What the task asks |
Locate and copy each line in the data that contains the word "added".

Record extracts |
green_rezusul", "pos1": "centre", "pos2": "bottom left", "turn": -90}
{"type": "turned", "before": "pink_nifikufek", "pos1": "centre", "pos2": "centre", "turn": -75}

==

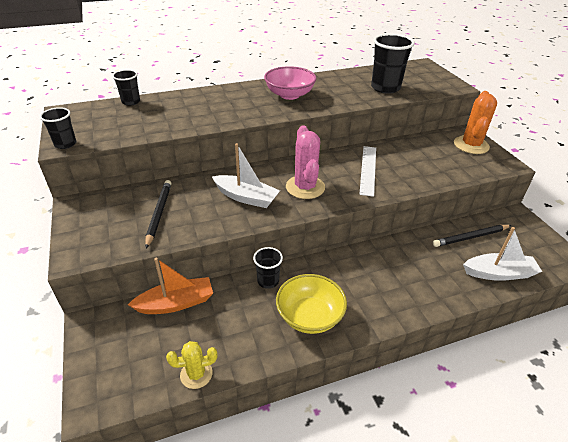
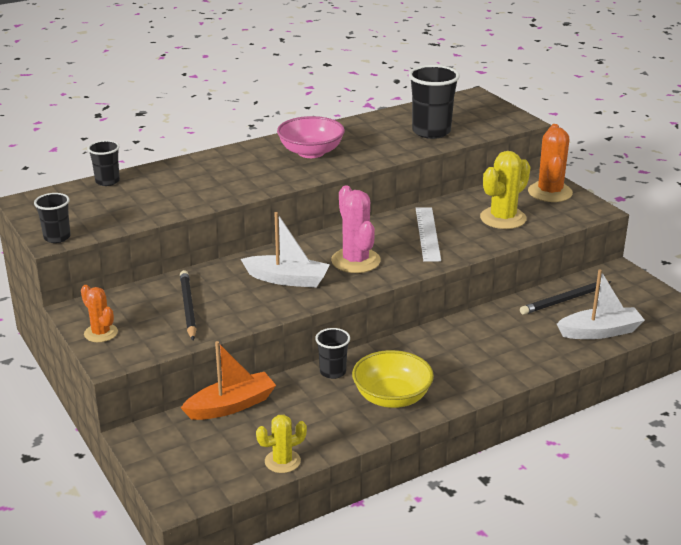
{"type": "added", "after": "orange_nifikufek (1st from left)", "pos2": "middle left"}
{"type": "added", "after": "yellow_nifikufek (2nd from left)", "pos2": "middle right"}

---

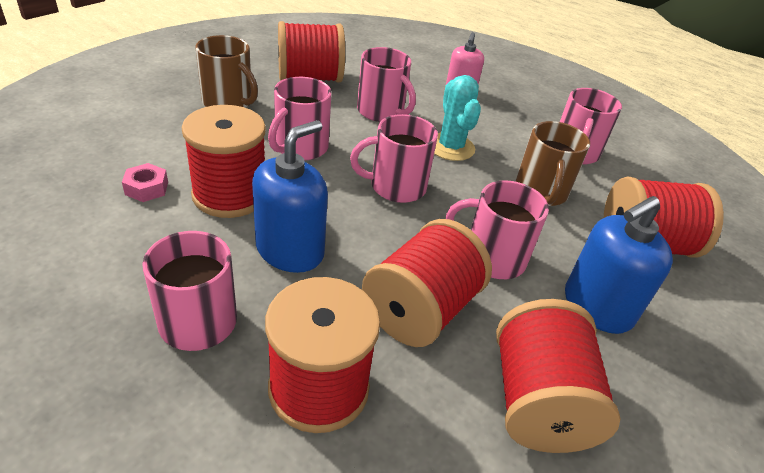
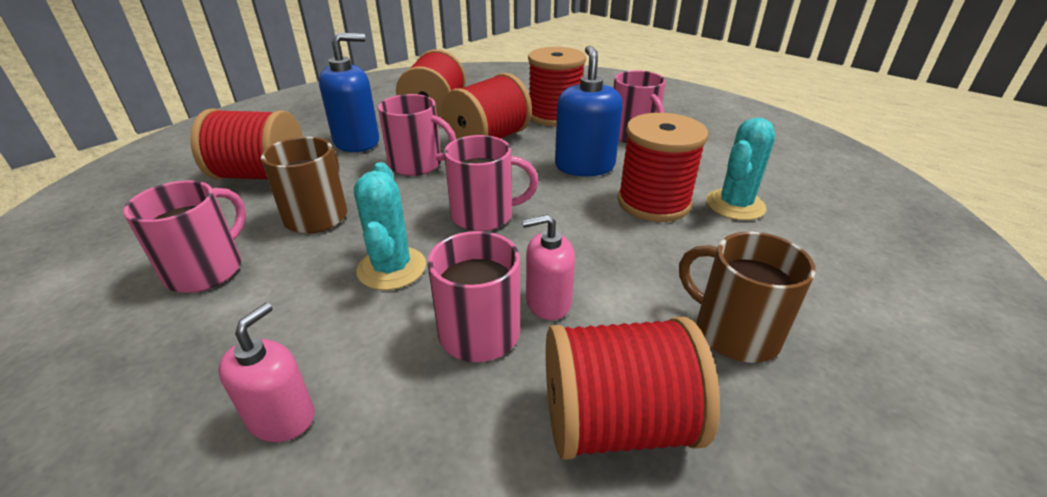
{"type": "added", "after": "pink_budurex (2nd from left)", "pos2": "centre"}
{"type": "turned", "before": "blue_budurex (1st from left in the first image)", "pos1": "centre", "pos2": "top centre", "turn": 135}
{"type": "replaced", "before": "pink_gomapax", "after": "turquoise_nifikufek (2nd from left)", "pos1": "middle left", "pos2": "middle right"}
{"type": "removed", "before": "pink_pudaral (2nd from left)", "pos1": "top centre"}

Result for this exercise |
{"type": "added", "after": "orange_nifikufek (1st from left)", "pos2": "middle left"}
{"type": "added", "after": "yellow_nifikufek (2nd from left)", "pos2": "middle right"}
{"type": "added", "after": "pink_budurex (2nd from left)", "pos2": "centre"}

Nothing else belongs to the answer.